Prompt. Where an entry contains a picture, skip the picture and write out everything else exactly.

· · · · ·

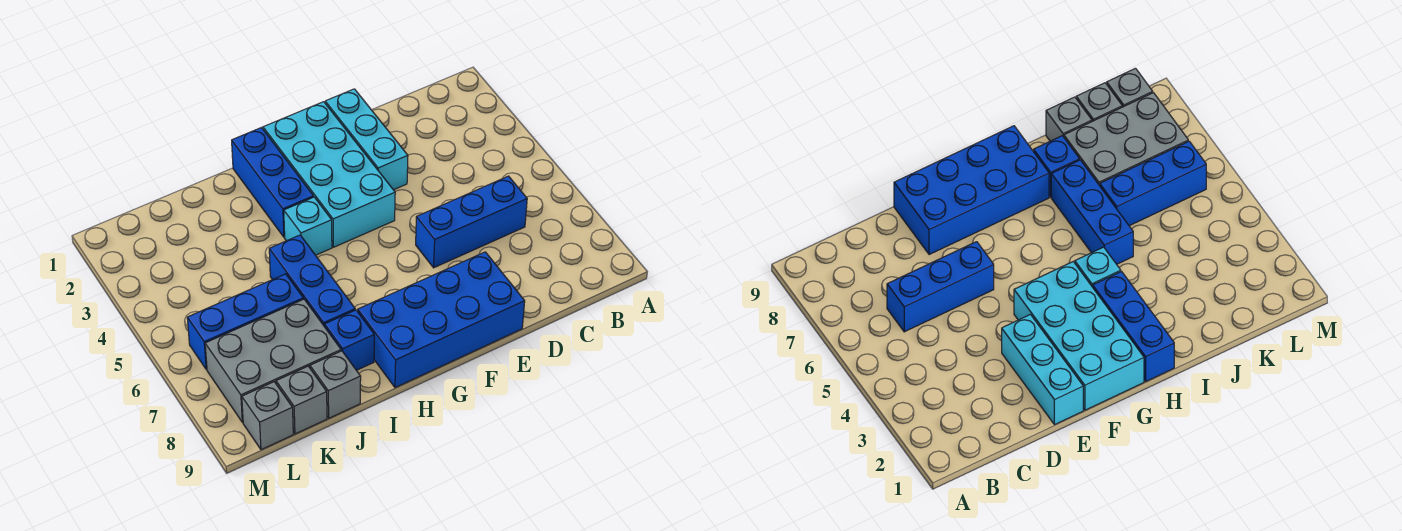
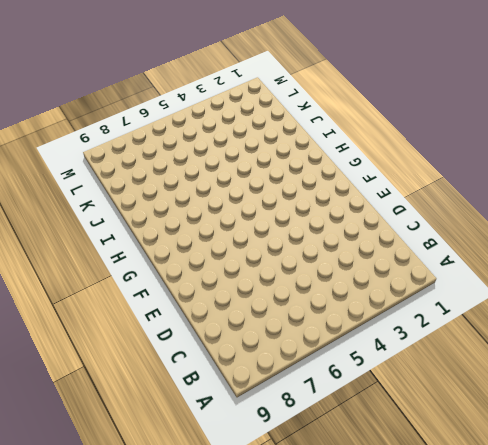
none -> blue brick C6:E6 level 1
none -> cyan brick E1:E3 level 1
none -> blue brick E8:H9 level 1

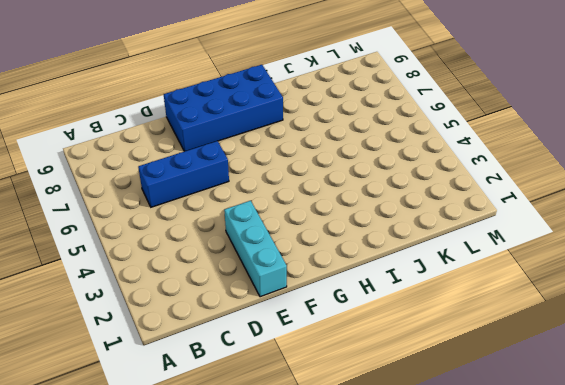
none -> cyan brick F1:G4 level 1
none -> blue brick H1:H3 level 1
none -> cyan brick H4 level 1

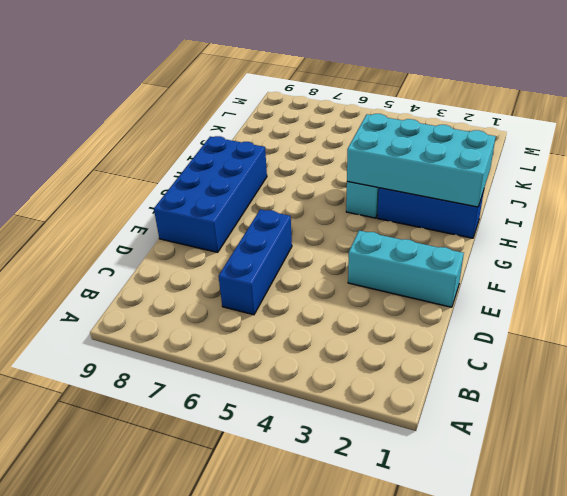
cyan brick H1:I4 level 2 -> cyan brick F1:G4 level 1
none -> blue brick I5:I7 level 1
none -> blue brick I8 level 1
none -> blue brick J6:L6 level 1

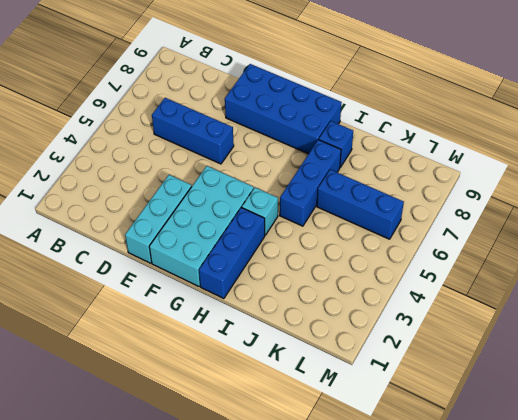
none -> grey brick J7:L8 level 1
none -> grey brick J9 level 1
none -> grey brick K9 level 1

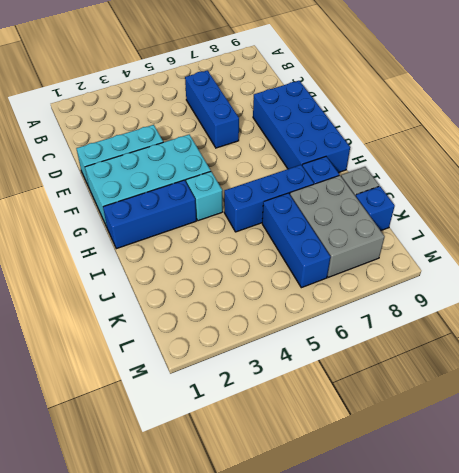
blue brick K9 level 1 -> grey brick K9 level 1
none -> grey brick L9 level 1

· · · · ·

Problem solution.
none -> blue brick C6:E6 level 1
none -> cyan brick E1:E3 level 1
none -> blue brick E8:H9 level 1

none -> cyan brick F1:G4 level 1
none -> blue brick H1:H3 level 1
none -> cyan brick H4 level 1

cyan brick H1:I4 level 2 -> cyan brick F1:G4 level 1
none -> blue brick I5:I7 level 1
none -> blue brick I8 level 1
none -> blue brick J6:L6 level 1

none -> grey brick J7:L8 level 1
none -> grey brick J9 level 1
none -> grey brick K9 level 1

blue brick K9 level 1 -> grey brick K9 level 1
none -> grey brick L9 level 1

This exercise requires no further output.